■ Directions: Please restate every line below exactly, without any pictures.

■ Data section:
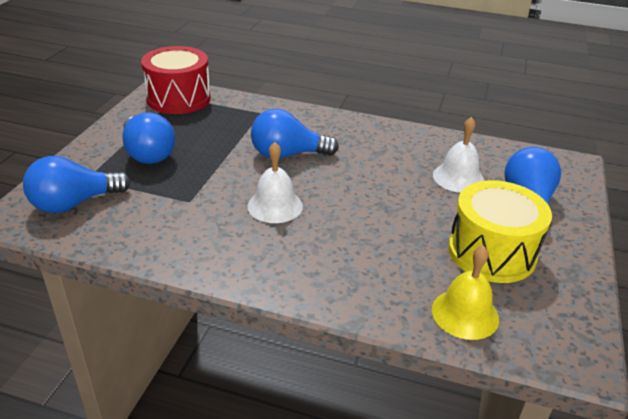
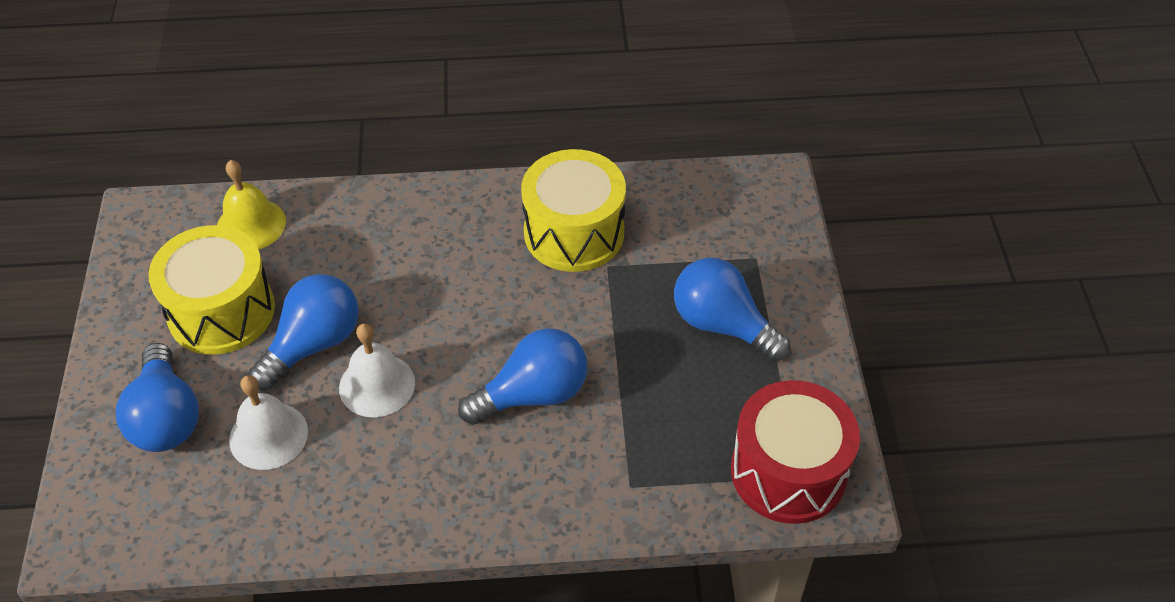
camera: 160 degrees right, 15 degrees up
blue light bulb [23,156,131,213] -> blue light bulb moved to [249,274,359,389]
white bell [247,142,303,223] -> white bell moved to [339,323,415,417]
none -> yellow drum [521,149,626,272]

■ Answer space:
camera: 160 degrees right, 15 degrees up
blue light bulb [23,156,131,213] -> blue light bulb moved to [249,274,359,389]
white bell [247,142,303,223] -> white bell moved to [339,323,415,417]
none -> yellow drum [521,149,626,272]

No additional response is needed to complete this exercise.